» Job: Reproduce exactly the line with "orange cylinder: 1 -> 2" and the lines after it. Stop at the last line of the data and include nothing else.

» Records provided:
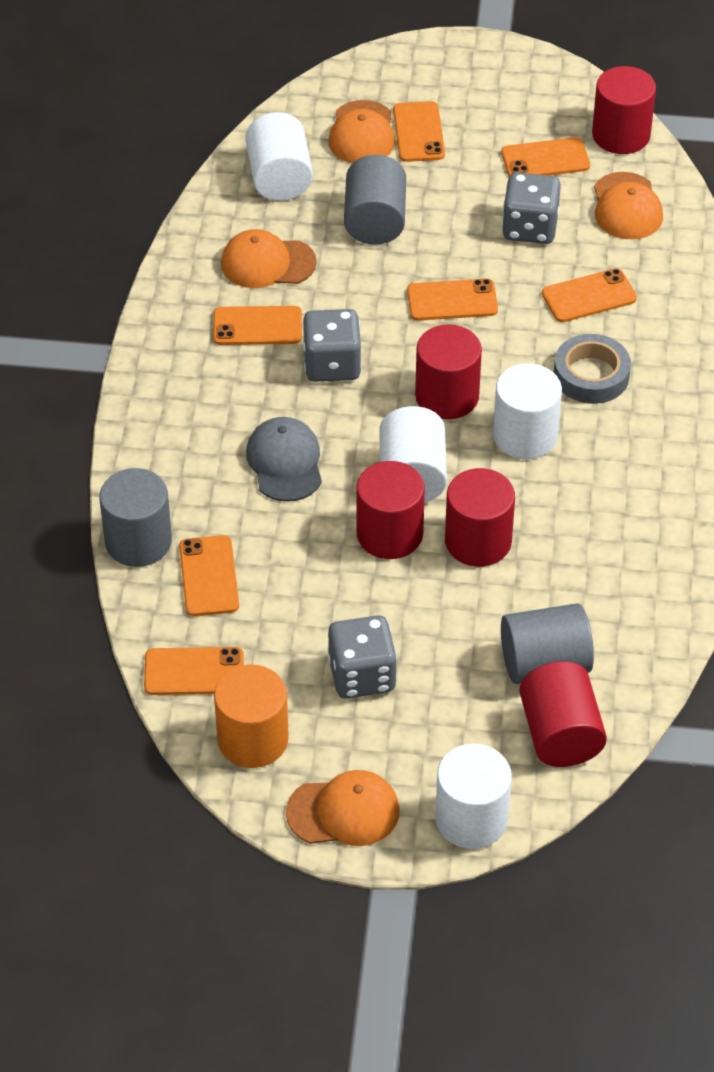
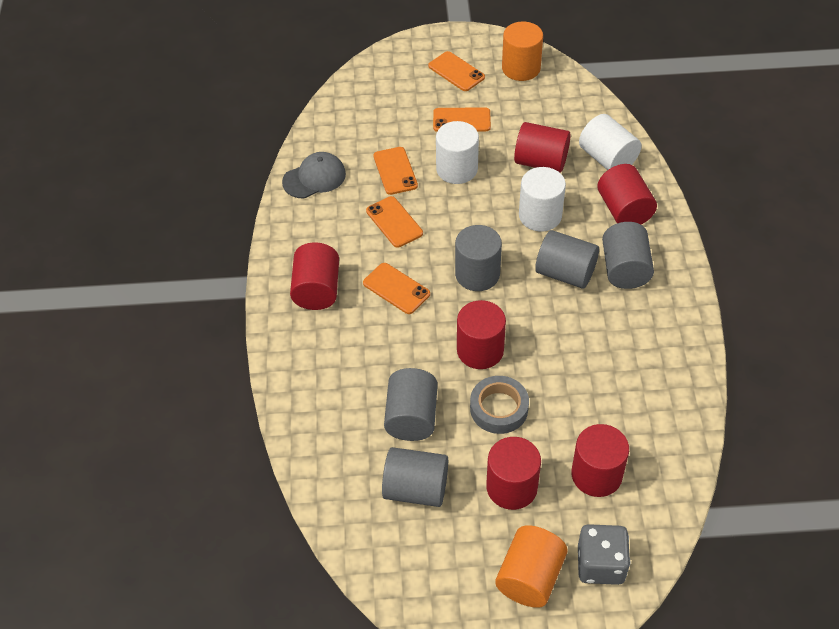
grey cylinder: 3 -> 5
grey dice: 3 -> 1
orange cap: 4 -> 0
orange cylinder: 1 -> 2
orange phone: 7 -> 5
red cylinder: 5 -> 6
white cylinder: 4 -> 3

» Response to the task:
orange cylinder: 1 -> 2
orange phone: 7 -> 5
red cylinder: 5 -> 6
white cylinder: 4 -> 3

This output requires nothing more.